Action item
Quote exactly and only this range of lines in the data below: the line that holds "R1: 51k (+5V, NET4) -> 100k (+5V, NET4)" to the line that holds "IC1 pin PA3: SCK -> PWM", both included.

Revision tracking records
"""

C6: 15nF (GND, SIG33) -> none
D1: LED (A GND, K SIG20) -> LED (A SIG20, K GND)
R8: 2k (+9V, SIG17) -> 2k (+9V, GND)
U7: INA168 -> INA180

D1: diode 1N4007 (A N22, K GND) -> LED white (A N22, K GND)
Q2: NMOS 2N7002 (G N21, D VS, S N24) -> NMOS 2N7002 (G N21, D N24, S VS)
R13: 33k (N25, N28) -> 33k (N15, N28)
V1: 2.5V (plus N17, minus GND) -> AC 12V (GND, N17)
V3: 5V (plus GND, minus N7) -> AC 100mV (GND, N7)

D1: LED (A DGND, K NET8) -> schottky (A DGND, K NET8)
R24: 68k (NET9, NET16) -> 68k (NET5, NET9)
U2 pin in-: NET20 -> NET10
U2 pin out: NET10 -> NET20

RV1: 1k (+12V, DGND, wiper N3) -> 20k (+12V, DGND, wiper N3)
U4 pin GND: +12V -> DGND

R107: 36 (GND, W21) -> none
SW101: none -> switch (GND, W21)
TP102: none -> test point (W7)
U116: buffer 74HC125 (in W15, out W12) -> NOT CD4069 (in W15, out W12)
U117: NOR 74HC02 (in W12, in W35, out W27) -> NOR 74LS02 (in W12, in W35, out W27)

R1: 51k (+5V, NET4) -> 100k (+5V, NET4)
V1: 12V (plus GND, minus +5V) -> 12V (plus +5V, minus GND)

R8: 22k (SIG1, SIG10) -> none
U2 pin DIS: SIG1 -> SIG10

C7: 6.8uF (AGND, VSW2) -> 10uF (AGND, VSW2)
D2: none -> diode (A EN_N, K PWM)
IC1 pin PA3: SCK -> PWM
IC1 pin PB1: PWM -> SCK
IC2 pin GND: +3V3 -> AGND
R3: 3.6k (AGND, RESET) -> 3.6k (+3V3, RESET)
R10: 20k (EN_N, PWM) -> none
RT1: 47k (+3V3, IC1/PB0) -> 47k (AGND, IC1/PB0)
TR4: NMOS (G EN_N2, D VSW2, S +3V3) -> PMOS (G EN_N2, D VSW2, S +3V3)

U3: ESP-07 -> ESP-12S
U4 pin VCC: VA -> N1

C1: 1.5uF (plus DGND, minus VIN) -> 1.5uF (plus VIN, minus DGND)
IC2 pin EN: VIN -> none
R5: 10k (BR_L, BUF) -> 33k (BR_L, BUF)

"""

Reply to the exercise
R1: 51k (+5V, NET4) -> 100k (+5V, NET4)
V1: 12V (plus GND, minus +5V) -> 12V (plus +5V, minus GND)

R8: 22k (SIG1, SIG10) -> none
U2 pin DIS: SIG1 -> SIG10

C7: 6.8uF (AGND, VSW2) -> 10uF (AGND, VSW2)
D2: none -> diode (A EN_N, K PWM)
IC1 pin PA3: SCK -> PWM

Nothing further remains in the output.